Instructions for the task = Write out once more the lines running from the top of the entries below to the line with "R3: 220 (VBUS, VREF) -> 560 (VBUS, VREF)", both ends included.
/---
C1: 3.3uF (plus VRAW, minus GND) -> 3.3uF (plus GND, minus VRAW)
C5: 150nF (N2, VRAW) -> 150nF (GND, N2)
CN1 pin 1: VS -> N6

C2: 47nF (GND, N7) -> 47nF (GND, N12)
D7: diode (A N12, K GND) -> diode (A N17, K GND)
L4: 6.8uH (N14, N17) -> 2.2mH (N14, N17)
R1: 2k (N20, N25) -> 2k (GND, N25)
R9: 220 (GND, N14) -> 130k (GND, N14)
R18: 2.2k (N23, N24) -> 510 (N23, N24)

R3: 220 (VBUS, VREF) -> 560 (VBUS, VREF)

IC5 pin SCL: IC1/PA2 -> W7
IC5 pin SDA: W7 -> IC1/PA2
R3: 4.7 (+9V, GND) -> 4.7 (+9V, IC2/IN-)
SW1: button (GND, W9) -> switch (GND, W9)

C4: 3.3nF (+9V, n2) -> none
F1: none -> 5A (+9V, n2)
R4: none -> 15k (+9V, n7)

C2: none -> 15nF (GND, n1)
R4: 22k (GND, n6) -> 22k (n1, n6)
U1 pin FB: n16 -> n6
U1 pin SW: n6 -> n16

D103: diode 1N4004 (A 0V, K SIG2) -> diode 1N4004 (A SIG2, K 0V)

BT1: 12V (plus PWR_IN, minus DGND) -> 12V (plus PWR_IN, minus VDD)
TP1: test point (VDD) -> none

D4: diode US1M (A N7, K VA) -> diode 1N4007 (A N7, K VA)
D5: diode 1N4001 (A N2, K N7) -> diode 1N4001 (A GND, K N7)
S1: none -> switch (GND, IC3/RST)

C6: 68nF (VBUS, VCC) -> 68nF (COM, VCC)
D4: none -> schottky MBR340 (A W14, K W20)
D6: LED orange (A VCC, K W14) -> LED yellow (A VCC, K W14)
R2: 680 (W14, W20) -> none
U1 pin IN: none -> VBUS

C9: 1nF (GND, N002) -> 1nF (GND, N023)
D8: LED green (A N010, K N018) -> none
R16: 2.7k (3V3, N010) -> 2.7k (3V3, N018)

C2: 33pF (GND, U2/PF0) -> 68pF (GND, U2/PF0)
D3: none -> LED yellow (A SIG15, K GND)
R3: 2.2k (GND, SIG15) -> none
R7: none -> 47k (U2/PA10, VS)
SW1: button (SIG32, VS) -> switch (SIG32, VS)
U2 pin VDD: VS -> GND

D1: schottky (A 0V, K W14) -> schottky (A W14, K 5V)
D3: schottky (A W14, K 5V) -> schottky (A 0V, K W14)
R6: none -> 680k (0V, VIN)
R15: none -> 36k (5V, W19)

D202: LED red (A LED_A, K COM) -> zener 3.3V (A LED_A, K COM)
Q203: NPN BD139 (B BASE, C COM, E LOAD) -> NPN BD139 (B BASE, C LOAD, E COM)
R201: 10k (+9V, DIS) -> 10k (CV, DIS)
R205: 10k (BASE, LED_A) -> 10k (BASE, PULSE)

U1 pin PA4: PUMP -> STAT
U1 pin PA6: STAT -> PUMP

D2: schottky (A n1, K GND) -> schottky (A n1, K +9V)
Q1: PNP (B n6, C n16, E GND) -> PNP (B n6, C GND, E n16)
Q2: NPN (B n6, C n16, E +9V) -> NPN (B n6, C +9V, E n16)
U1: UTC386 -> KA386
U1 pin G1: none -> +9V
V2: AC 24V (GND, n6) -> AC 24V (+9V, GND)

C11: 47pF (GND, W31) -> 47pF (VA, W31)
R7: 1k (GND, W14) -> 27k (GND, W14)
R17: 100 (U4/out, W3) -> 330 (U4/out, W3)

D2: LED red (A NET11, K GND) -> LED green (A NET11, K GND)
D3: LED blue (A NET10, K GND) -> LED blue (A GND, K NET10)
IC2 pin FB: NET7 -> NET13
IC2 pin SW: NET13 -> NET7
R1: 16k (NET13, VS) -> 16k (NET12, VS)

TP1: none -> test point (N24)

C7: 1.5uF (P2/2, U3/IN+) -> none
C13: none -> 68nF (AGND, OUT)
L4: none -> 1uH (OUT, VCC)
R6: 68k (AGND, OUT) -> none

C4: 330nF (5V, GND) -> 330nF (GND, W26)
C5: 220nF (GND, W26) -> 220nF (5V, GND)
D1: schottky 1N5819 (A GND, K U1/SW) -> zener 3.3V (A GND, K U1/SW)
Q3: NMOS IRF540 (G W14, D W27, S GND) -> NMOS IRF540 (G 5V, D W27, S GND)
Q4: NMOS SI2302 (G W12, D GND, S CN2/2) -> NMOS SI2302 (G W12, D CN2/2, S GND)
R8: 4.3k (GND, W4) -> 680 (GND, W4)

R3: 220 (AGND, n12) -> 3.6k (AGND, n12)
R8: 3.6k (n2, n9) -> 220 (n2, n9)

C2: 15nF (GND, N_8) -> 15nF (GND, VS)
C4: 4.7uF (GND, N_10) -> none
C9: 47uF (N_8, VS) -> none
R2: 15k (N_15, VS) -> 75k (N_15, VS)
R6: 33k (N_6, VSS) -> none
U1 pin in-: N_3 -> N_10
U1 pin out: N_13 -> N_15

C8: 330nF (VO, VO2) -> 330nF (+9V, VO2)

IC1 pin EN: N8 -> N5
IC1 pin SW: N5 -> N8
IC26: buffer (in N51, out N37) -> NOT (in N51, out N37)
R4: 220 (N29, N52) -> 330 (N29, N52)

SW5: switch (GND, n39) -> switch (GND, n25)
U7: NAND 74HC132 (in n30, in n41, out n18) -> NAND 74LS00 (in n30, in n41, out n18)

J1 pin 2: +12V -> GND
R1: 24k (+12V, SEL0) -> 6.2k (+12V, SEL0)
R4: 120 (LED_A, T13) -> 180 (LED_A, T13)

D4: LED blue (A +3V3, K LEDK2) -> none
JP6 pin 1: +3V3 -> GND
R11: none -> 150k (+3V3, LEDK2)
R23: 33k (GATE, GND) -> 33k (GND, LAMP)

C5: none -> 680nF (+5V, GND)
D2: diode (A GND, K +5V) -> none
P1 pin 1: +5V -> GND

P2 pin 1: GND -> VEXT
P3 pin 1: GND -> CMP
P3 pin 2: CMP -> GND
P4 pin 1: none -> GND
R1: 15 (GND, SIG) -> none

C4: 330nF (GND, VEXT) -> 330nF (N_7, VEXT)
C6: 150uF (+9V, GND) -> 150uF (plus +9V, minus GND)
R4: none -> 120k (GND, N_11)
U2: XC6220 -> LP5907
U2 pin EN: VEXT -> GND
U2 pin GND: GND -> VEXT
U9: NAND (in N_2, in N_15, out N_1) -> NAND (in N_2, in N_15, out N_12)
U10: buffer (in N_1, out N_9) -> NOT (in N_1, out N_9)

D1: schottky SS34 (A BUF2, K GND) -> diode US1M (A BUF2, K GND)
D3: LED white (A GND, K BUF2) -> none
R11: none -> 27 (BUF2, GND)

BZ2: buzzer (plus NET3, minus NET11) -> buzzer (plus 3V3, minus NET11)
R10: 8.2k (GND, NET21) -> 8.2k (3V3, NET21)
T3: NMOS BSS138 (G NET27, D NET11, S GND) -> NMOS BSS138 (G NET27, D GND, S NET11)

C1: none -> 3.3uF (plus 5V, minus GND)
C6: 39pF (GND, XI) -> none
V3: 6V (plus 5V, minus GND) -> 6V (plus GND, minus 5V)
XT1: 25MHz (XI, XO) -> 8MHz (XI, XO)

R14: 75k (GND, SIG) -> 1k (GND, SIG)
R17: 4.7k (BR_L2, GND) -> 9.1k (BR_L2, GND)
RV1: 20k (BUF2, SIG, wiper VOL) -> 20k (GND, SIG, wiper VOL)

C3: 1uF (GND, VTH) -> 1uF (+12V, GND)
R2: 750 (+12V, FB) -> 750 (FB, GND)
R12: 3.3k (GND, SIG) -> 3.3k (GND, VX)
\---
Answer for the task =
C1: 3.3uF (plus VRAW, minus GND) -> 3.3uF (plus GND, minus VRAW)
C5: 150nF (N2, VRAW) -> 150nF (GND, N2)
CN1 pin 1: VS -> N6

C2: 47nF (GND, N7) -> 47nF (GND, N12)
D7: diode (A N12, K GND) -> diode (A N17, K GND)
L4: 6.8uH (N14, N17) -> 2.2mH (N14, N17)
R1: 2k (N20, N25) -> 2k (GND, N25)
R9: 220 (GND, N14) -> 130k (GND, N14)
R18: 2.2k (N23, N24) -> 510 (N23, N24)

R3: 220 (VBUS, VREF) -> 560 (VBUS, VREF)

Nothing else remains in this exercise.